— TO DO —
Copy the entries from the line with "pink square at" to the line with "purple circle at", swapping "rotated" for "turned" and keeping everything else unchanged. Omit the pictures.

— BEGIN STORED ROWS —

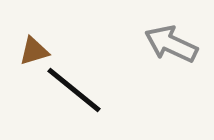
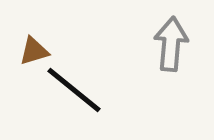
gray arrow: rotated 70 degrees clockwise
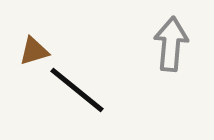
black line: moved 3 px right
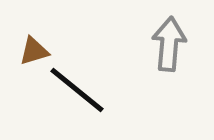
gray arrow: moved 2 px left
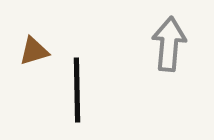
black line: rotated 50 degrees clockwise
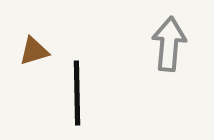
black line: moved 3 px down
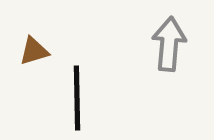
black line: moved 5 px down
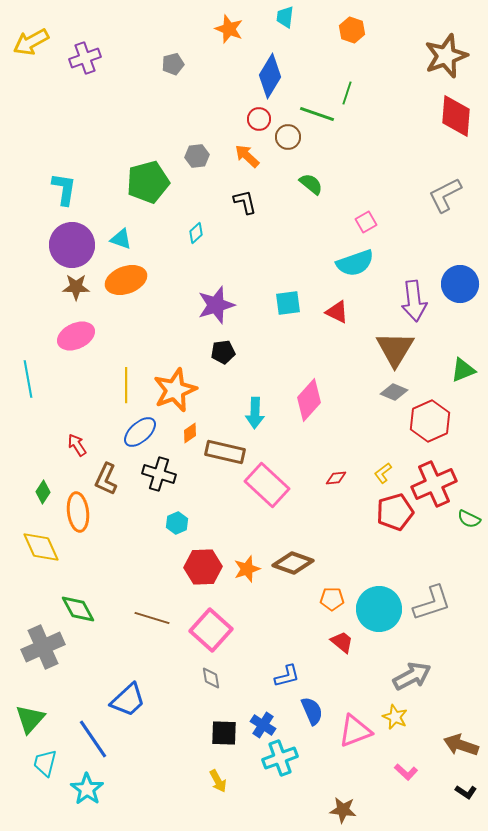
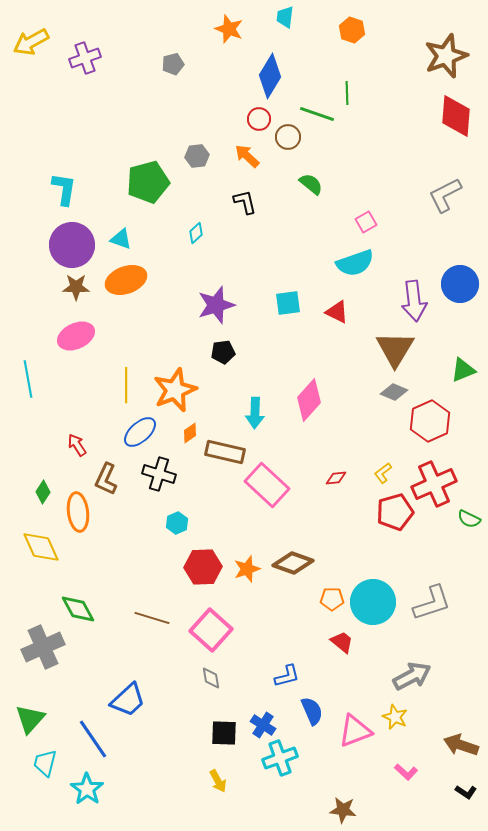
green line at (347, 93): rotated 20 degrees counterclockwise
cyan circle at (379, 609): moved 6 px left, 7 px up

— END STORED ROWS —
— BEGIN STORED ROWS —

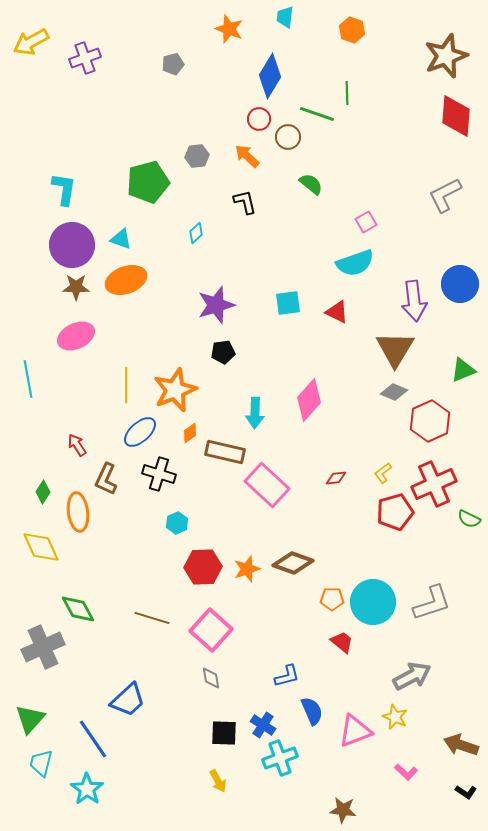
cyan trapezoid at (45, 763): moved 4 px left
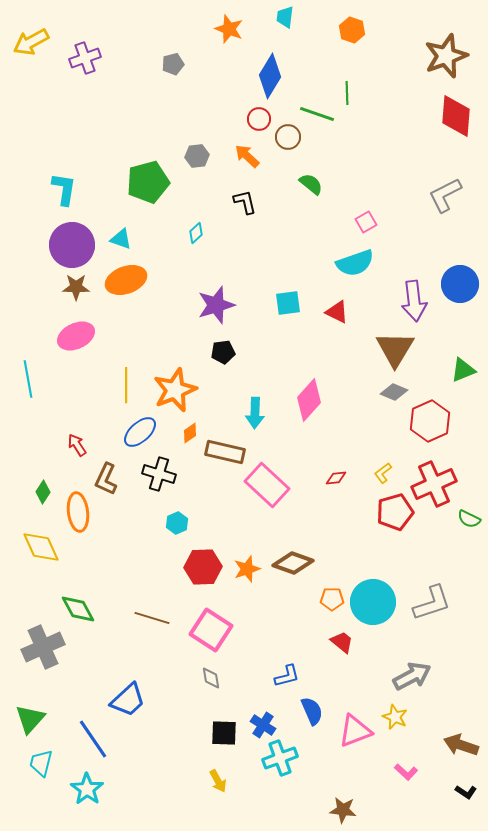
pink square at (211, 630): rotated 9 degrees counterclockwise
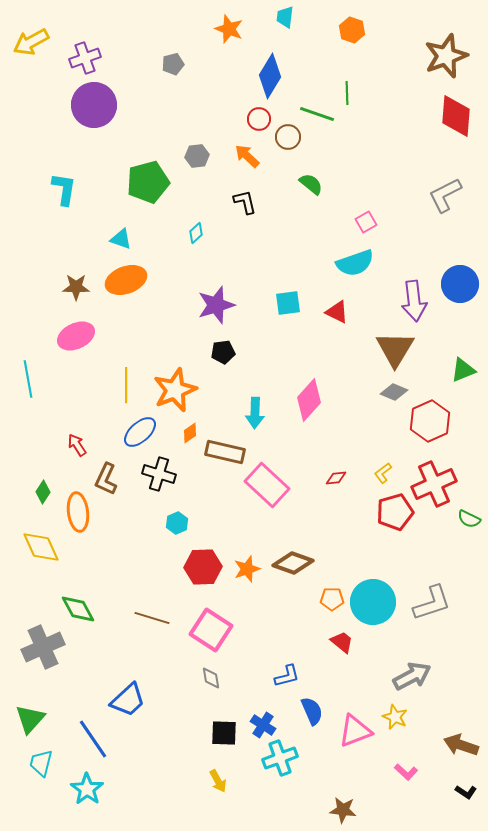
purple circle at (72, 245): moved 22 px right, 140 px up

— END STORED ROWS —

— TASK SOLUTION —
pink square at (211, 630): turned 9 degrees counterclockwise
purple circle at (72, 245): moved 22 px right, 140 px up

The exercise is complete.